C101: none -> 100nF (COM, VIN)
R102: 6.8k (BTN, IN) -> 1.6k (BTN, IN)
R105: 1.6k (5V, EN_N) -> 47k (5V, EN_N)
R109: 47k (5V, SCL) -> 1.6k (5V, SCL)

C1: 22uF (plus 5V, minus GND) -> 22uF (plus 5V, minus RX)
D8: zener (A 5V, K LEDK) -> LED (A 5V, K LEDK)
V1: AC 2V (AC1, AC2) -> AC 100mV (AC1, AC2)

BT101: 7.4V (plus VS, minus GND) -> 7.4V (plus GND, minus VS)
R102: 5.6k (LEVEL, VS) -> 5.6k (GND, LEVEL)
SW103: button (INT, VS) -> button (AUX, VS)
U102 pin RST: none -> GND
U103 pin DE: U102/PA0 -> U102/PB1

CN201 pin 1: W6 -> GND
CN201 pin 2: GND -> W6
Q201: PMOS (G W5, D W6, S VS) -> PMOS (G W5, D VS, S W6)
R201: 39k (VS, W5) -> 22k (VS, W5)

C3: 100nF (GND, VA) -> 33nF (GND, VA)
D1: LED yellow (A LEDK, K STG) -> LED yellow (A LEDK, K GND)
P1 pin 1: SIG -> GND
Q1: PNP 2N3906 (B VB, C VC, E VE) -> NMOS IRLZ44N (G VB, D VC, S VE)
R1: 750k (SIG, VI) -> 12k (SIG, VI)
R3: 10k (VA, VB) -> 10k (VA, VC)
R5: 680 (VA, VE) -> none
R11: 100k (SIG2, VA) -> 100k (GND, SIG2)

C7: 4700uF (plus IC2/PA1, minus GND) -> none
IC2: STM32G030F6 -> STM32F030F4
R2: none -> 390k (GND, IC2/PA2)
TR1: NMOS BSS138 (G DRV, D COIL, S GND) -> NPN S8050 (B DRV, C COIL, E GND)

- What is needed -
Would it be possible to reproduce all the entries exactly as they appear above?

- Solution -
C101: none -> 100nF (COM, VIN)
R102: 6.8k (BTN, IN) -> 1.6k (BTN, IN)
R105: 1.6k (5V, EN_N) -> 47k (5V, EN_N)
R109: 47k (5V, SCL) -> 1.6k (5V, SCL)

C1: 22uF (plus 5V, minus GND) -> 22uF (plus 5V, minus RX)
D8: zener (A 5V, K LEDK) -> LED (A 5V, K LEDK)
V1: AC 2V (AC1, AC2) -> AC 100mV (AC1, AC2)

BT101: 7.4V (plus VS, minus GND) -> 7.4V (plus GND, minus VS)
R102: 5.6k (LEVEL, VS) -> 5.6k (GND, LEVEL)
SW103: button (INT, VS) -> button (AUX, VS)
U102 pin RST: none -> GND
U103 pin DE: U102/PA0 -> U102/PB1

CN201 pin 1: W6 -> GND
CN201 pin 2: GND -> W6
Q201: PMOS (G W5, D W6, S VS) -> PMOS (G W5, D VS, S W6)
R201: 39k (VS, W5) -> 22k (VS, W5)

C3: 100nF (GND, VA) -> 33nF (GND, VA)
D1: LED yellow (A LEDK, K STG) -> LED yellow (A LEDK, K GND)
P1 pin 1: SIG -> GND
Q1: PNP 2N3906 (B VB, C VC, E VE) -> NMOS IRLZ44N (G VB, D VC, S VE)
R1: 750k (SIG, VI) -> 12k (SIG, VI)
R3: 10k (VA, VB) -> 10k (VA, VC)
R5: 680 (VA, VE) -> none
R11: 100k (SIG2, VA) -> 100k (GND, SIG2)

C7: 4700uF (plus IC2/PA1, minus GND) -> none
IC2: STM32G030F6 -> STM32F030F4
R2: none -> 390k (GND, IC2/PA2)
TR1: NMOS BSS138 (G DRV, D COIL, S GND) -> NPN S8050 (B DRV, C COIL, E GND)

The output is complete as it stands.